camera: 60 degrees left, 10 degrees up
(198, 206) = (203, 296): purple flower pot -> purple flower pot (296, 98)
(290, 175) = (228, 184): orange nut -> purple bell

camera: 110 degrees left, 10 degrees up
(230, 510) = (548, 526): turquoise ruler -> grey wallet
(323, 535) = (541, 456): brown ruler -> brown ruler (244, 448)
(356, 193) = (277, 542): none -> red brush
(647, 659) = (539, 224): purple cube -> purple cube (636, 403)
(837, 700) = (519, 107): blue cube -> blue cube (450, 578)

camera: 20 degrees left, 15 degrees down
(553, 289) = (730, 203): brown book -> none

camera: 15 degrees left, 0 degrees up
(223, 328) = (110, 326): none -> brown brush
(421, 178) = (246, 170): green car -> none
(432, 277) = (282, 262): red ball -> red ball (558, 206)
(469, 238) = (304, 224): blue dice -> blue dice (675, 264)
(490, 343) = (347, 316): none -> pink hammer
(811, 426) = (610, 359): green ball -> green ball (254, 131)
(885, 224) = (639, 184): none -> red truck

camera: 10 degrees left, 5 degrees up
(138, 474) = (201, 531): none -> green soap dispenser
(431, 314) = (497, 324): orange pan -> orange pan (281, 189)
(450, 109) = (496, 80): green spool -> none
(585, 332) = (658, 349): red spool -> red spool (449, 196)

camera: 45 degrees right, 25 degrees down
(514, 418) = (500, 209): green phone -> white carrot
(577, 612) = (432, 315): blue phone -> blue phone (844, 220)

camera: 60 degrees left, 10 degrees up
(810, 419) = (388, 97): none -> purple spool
·····
> _Task brief_
Copy out each line of the data above, exactly, if it lies between the line holding "(356, 193) = (277, 542): none -> red brush" and the line holding "(490, 343) = (347, 316): none -> pink hammer", inclusive; copy no other line.

> _Output for this exercise_
(356, 193) = (277, 542): none -> red brush
(647, 659) = (539, 224): purple cube -> purple cube (636, 403)
(837, 700) = (519, 107): blue cube -> blue cube (450, 578)

camera: 20 degrees left, 15 degrees down
(553, 289) = (730, 203): brown book -> none

camera: 15 degrees left, 0 degrees up
(223, 328) = (110, 326): none -> brown brush
(421, 178) = (246, 170): green car -> none
(432, 277) = (282, 262): red ball -> red ball (558, 206)
(469, 238) = (304, 224): blue dice -> blue dice (675, 264)
(490, 343) = (347, 316): none -> pink hammer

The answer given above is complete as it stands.